*TASK BRIEF*. List each line of the material below that contains the word "degrees".

*RECORDS FOR PROCESSING*.
==============================

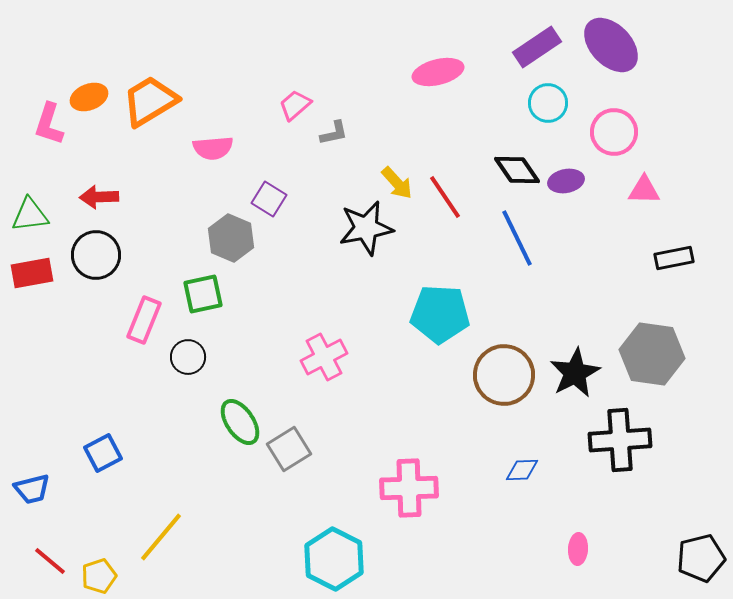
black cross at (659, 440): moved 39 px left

==============================

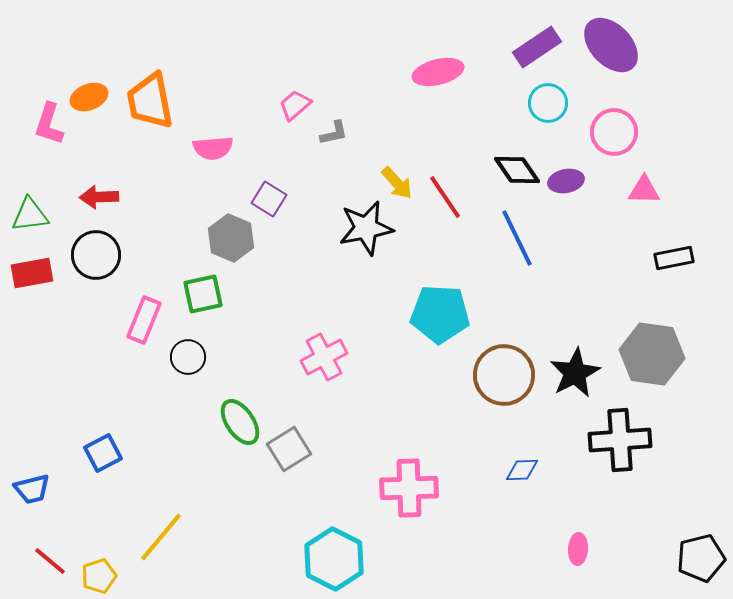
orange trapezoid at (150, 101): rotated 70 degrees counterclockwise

==============================

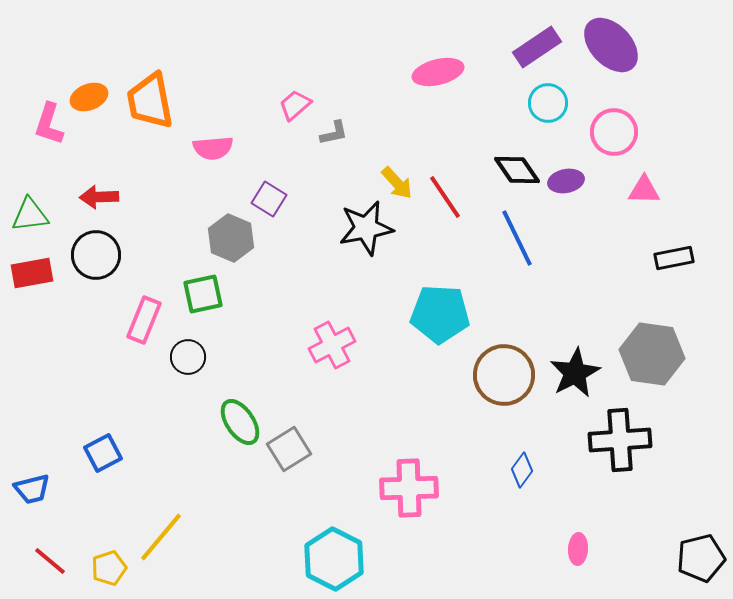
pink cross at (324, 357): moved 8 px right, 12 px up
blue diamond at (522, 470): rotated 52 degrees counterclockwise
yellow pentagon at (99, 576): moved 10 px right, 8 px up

==============================

*EXERCISE RESULT*.
orange trapezoid at (150, 101): rotated 70 degrees counterclockwise
blue diamond at (522, 470): rotated 52 degrees counterclockwise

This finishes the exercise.